[WHAT YOU SHOULD DO] From the entries below, count the lines with "black". Write only the count.

[DATA FOR PROCESSING]
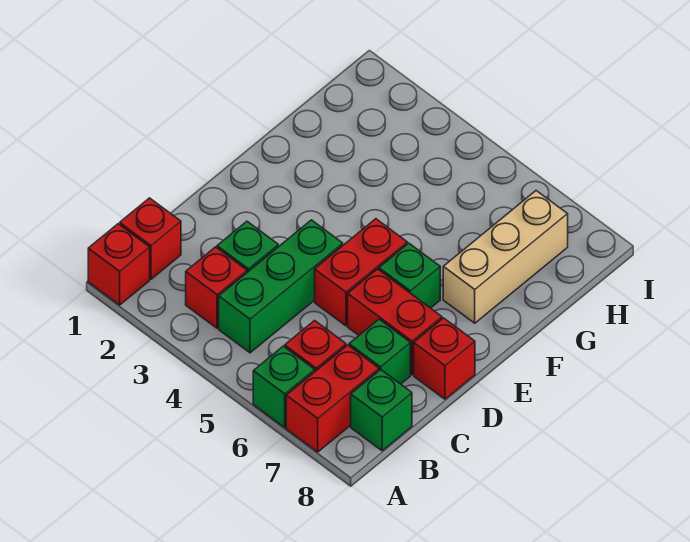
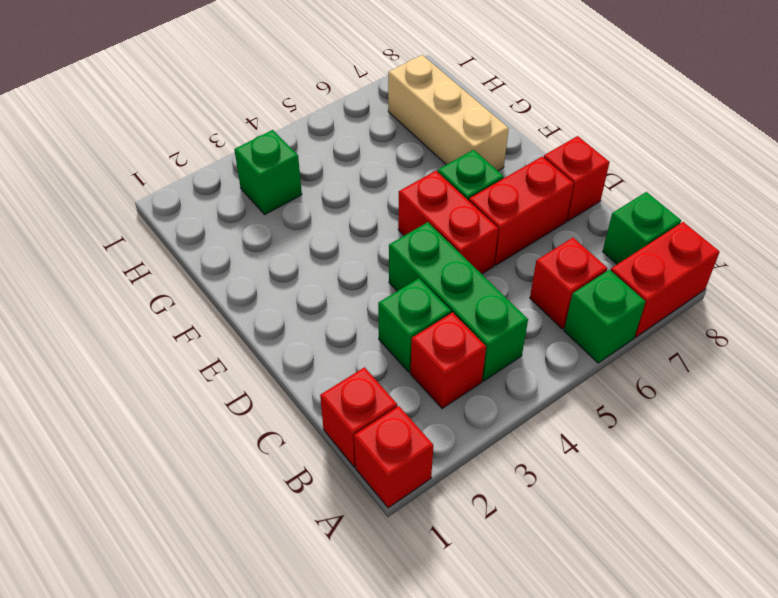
red brick A7:B7 level 1 -> red brick A7:A8 level 1
green brick C7 level 1 -> green brick H3 level 1

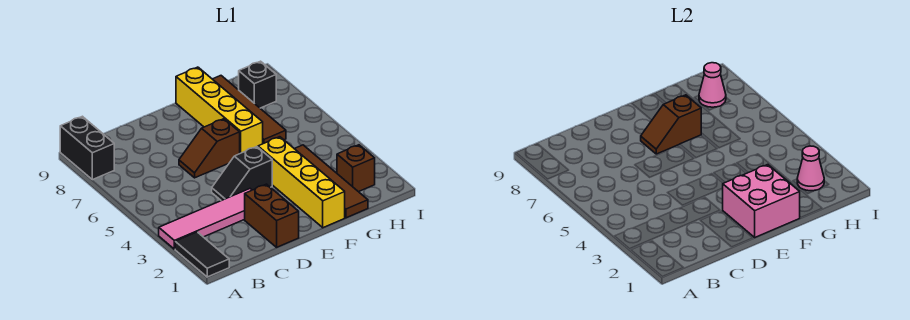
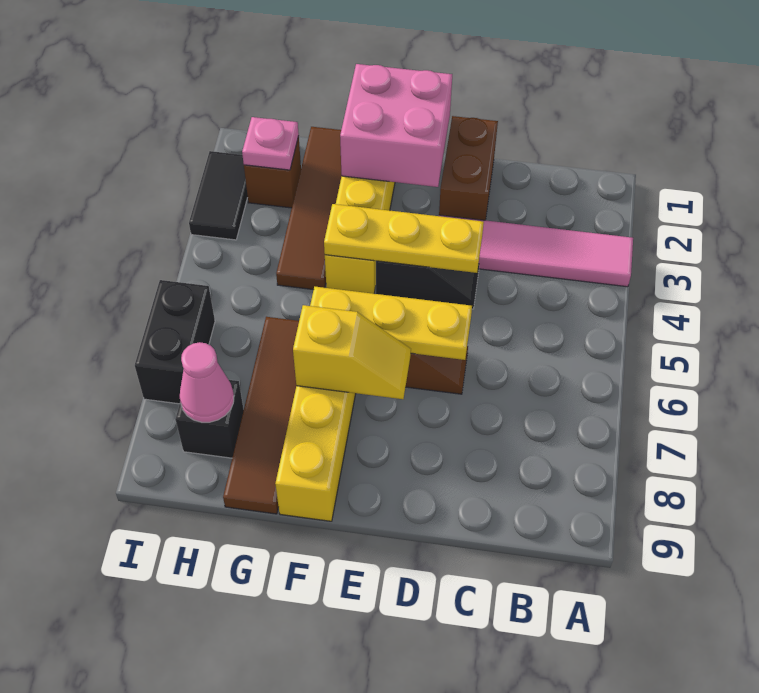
black tile A1:A2 level 1 -> black tile I2:I3 level 1
black brick A8:A9 level 1 -> black brick I6:I7 level 1
none -> yellow plate D4:F4 level 2
none -> yellow plate D6:F6 level 2
brown slope E7:F7 level 2 top F -> yellow slope E7:F7 level 2 top F
pink cone H2 level 2 -> pink plate H2 level 2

[TASK RESULT] 2